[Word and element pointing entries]
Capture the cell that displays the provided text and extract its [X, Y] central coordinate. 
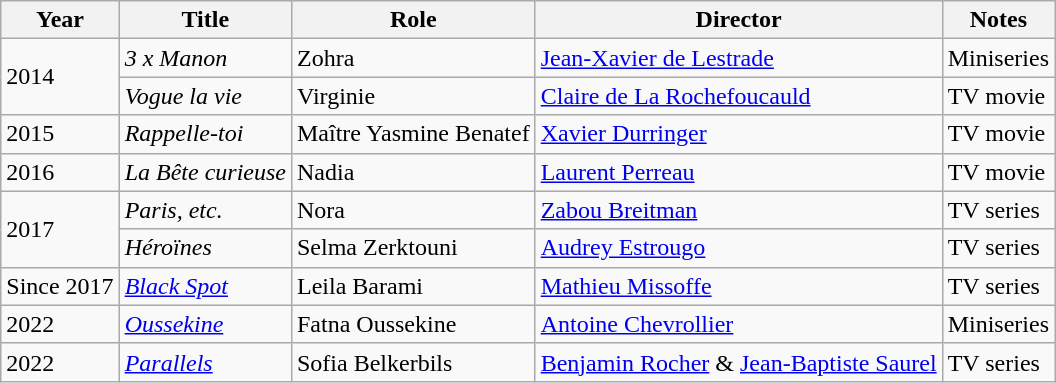
2016 [60, 172]
Maître Yasmine Benatef [413, 134]
3 x Manon [205, 58]
Xavier Durringer [738, 134]
Director [738, 20]
Audrey Estrougo [738, 248]
Selma Zerktouni [413, 248]
2017 [60, 229]
Black Spot [205, 286]
Fatna Oussekine [413, 324]
Role [413, 20]
Paris, etc. [205, 210]
Nadia [413, 172]
Zabou Breitman [738, 210]
Antoine Chevrollier [738, 324]
Virginie [413, 96]
Claire de La Rochefoucauld [738, 96]
2014 [60, 77]
Héroïnes [205, 248]
Parallels [205, 362]
Leila Barami [413, 286]
Sofia Belkerbils [413, 362]
Benjamin Rocher & Jean-Baptiste Saurel [738, 362]
Vogue la vie [205, 96]
Oussekine [205, 324]
2015 [60, 134]
Since 2017 [60, 286]
Jean-Xavier de Lestrade [738, 58]
La Bête curieuse [205, 172]
Title [205, 20]
Year [60, 20]
Nora [413, 210]
Mathieu Missoffe [738, 286]
Rappelle-toi [205, 134]
Zohra [413, 58]
Laurent Perreau [738, 172]
Notes [998, 20]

DESCRIPTION OF THE TASK
Reproduce every line of the records above word for word, omitting the pictures.

SOLUTION TO THIS PROBLEM
Capture the cell that displays the provided text and extract its [X, Y] central coordinate. 
2016 [60, 172]
Maître Yasmine Benatef [413, 134]
3 x Manon [205, 58]
Xavier Durringer [738, 134]
Director [738, 20]
Audrey Estrougo [738, 248]
Selma Zerktouni [413, 248]
2017 [60, 229]
Black Spot [205, 286]
Fatna Oussekine [413, 324]
Role [413, 20]
Paris, etc. [205, 210]
Nadia [413, 172]
Zabou Breitman [738, 210]
Antoine Chevrollier [738, 324]
Virginie [413, 96]
Claire de La Rochefoucauld [738, 96]
2014 [60, 77]
Héroïnes [205, 248]
Parallels [205, 362]
Leila Barami [413, 286]
Sofia Belkerbils [413, 362]
Benjamin Rocher & Jean-Baptiste Saurel [738, 362]
Vogue la vie [205, 96]
Oussekine [205, 324]
2015 [60, 134]
Since 2017 [60, 286]
Jean-Xavier de Lestrade [738, 58]
La Bête curieuse [205, 172]
Title [205, 20]
Year [60, 20]
Nora [413, 210]
Mathieu Missoffe [738, 286]
Rappelle-toi [205, 134]
Zohra [413, 58]
Laurent Perreau [738, 172]
Notes [998, 20]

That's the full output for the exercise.